== SOURCE INFORMATION ==
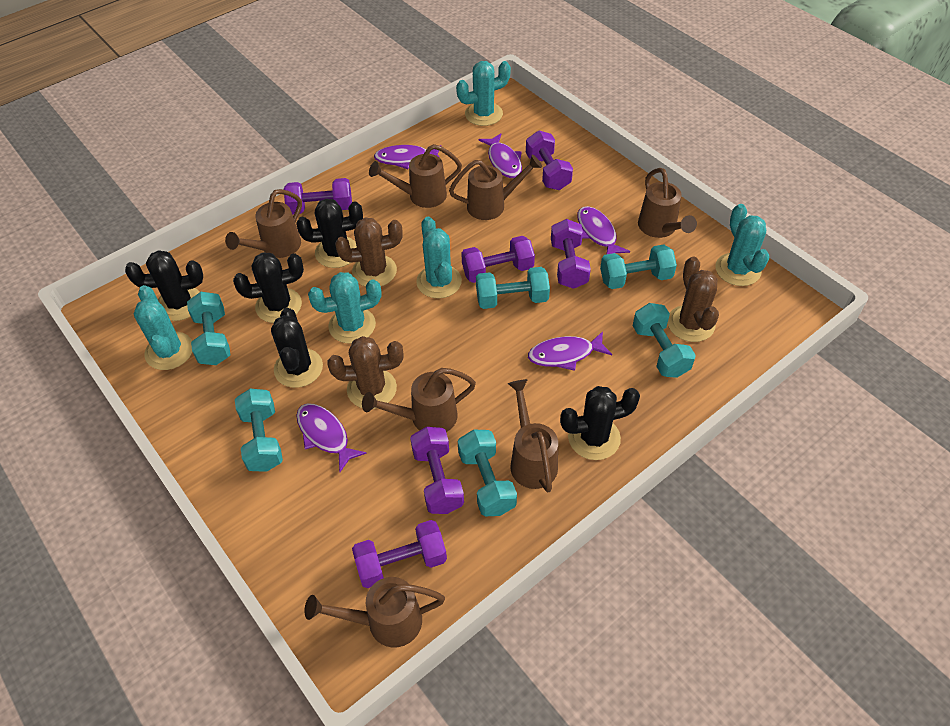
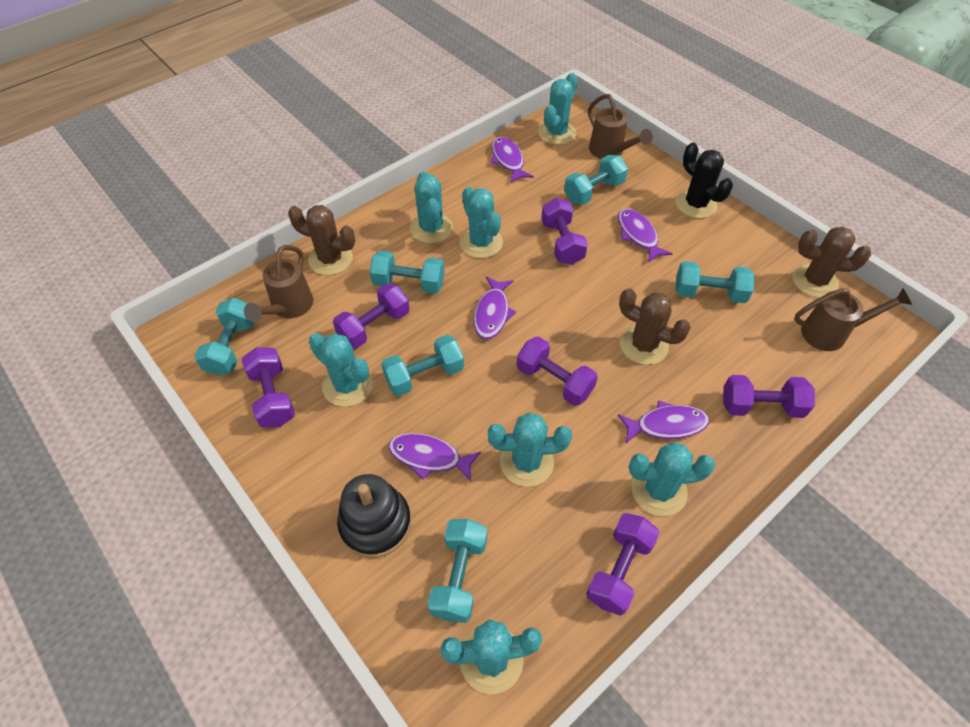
black cactus: 5 -> 1
black stacking toy: 0 -> 1
brown watering can: 7 -> 3
turquoise cactus: 5 -> 7

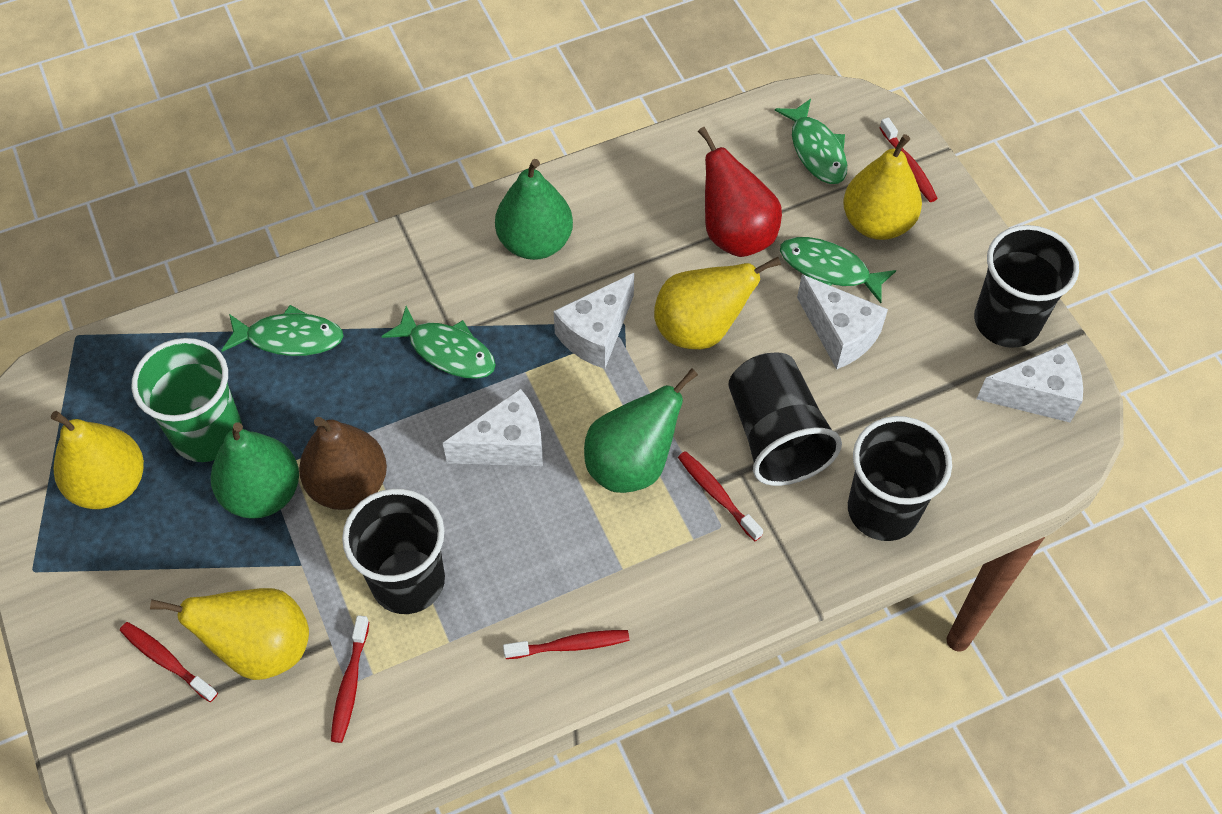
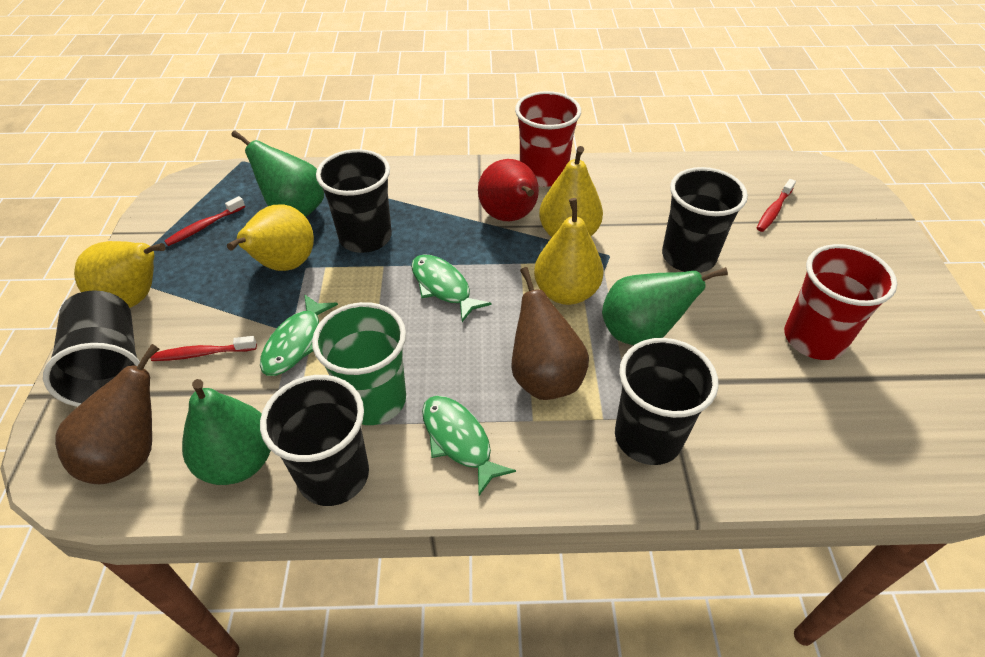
black cup: 4 -> 5
brown pear: 1 -> 2
green fish: 4 -> 3
red cup: 0 -> 2
red toothbrush: 5 -> 3
white cheese: 4 -> 0

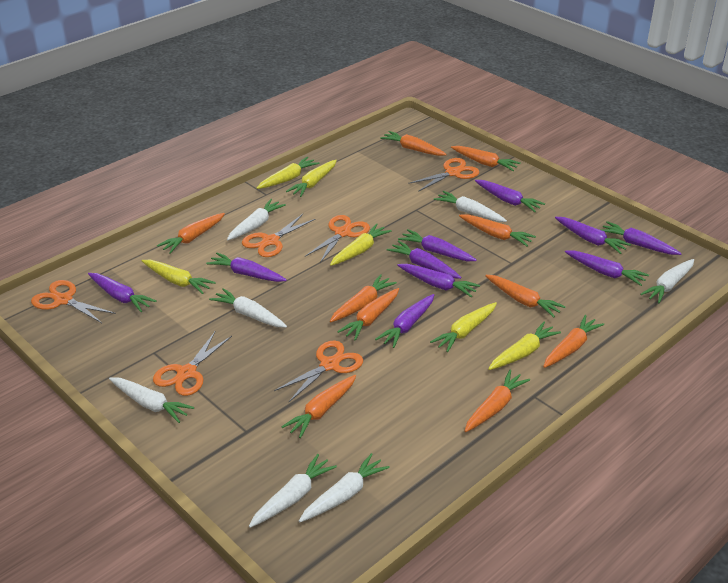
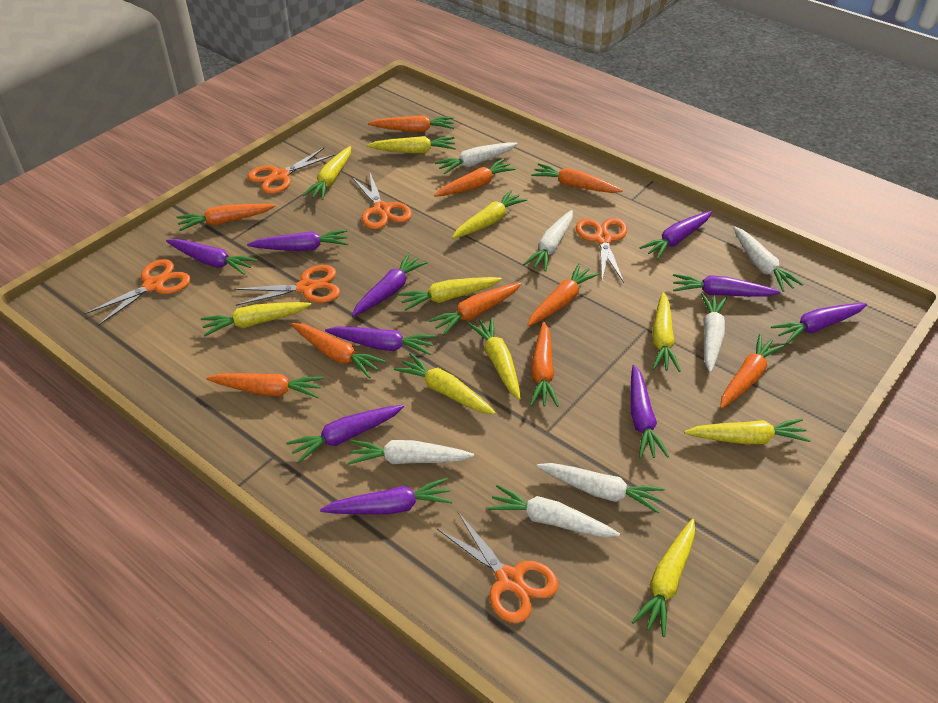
yellow carrot: 6 -> 10

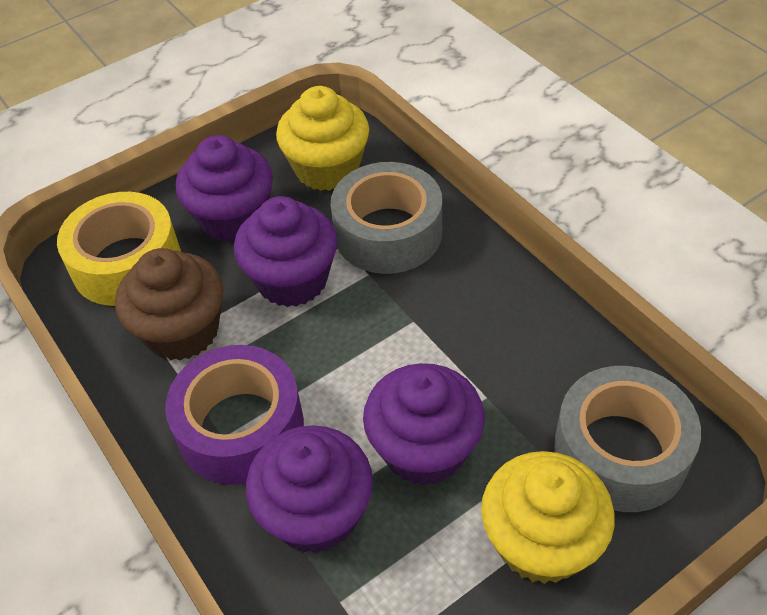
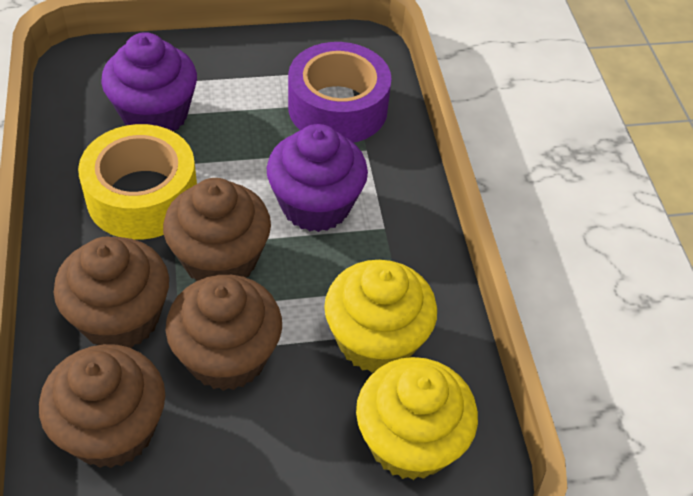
brown cupcake: 1 -> 4
grey tape: 2 -> 0
purple cupcake: 4 -> 2

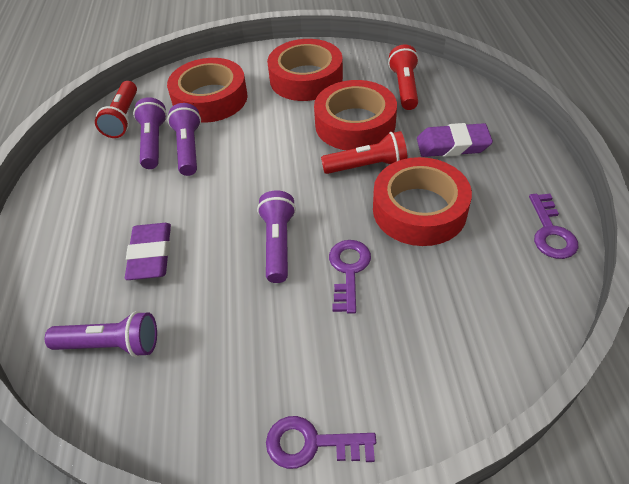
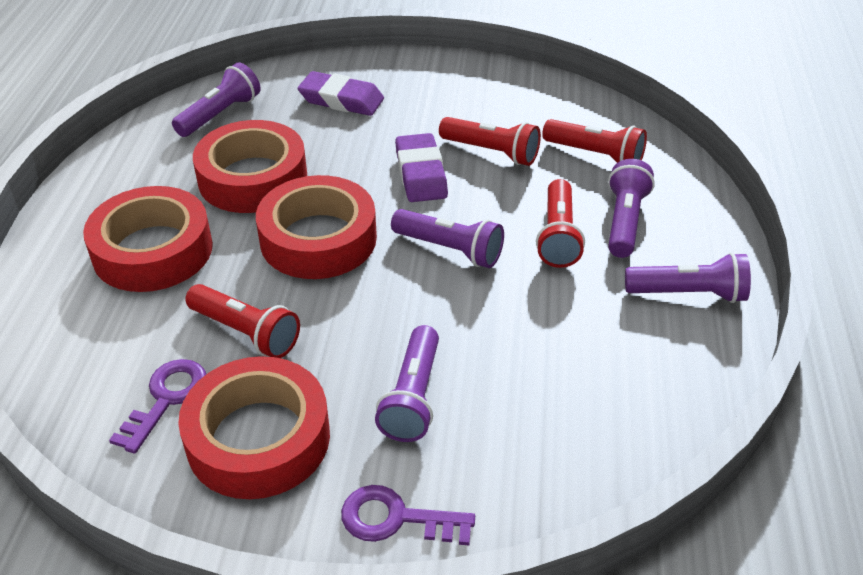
purple flashlight: 4 -> 5
purple key: 3 -> 2
red flashlight: 3 -> 4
===
Repeat exactly the lines from the one containing "black stacking toy: 0 -> 1" to the last line of the records above, including both, and leave out any pictures.

black stacking toy: 0 -> 1
brown watering can: 7 -> 3
turquoise cactus: 5 -> 7

black cup: 4 -> 5
brown pear: 1 -> 2
green fish: 4 -> 3
red cup: 0 -> 2
red toothbrush: 5 -> 3
white cheese: 4 -> 0

yellow carrot: 6 -> 10

brown cupcake: 1 -> 4
grey tape: 2 -> 0
purple cupcake: 4 -> 2

purple flashlight: 4 -> 5
purple key: 3 -> 2
red flashlight: 3 -> 4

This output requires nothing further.